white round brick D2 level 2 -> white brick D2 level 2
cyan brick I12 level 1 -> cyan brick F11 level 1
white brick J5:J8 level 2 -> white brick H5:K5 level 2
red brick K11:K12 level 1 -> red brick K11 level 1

* * *

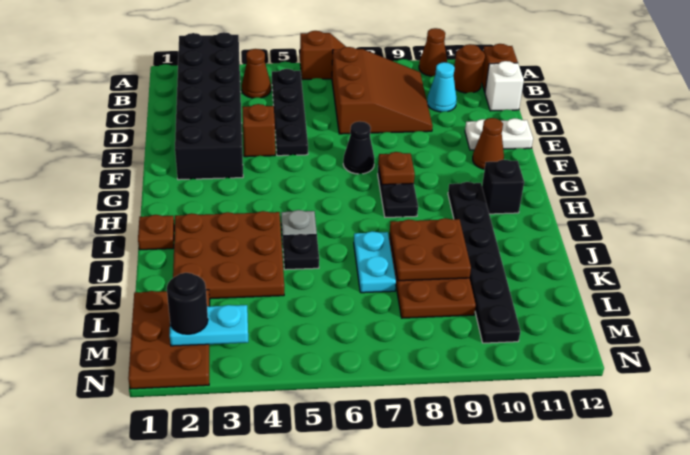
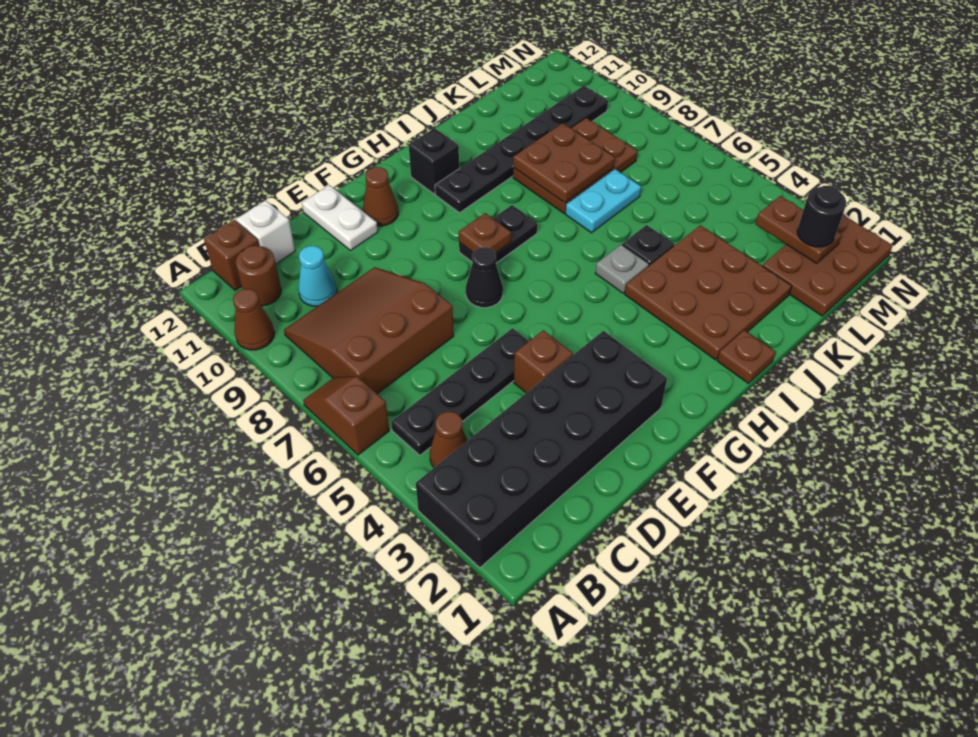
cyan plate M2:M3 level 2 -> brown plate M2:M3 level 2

==

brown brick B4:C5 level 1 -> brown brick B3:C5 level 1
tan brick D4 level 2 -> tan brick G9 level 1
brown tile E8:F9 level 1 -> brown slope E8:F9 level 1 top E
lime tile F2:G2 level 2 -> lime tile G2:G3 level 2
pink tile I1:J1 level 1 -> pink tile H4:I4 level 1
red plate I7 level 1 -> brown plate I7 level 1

→ **Task details**: The range runs from the line with "brown tile E8:F9" up to and including the line with "red plate I7" in the listing above; please write out exactly those lines and nothing more.

→ **Task response**:
brown tile E8:F9 level 1 -> brown slope E8:F9 level 1 top E
lime tile F2:G2 level 2 -> lime tile G2:G3 level 2
pink tile I1:J1 level 1 -> pink tile H4:I4 level 1
red plate I7 level 1 -> brown plate I7 level 1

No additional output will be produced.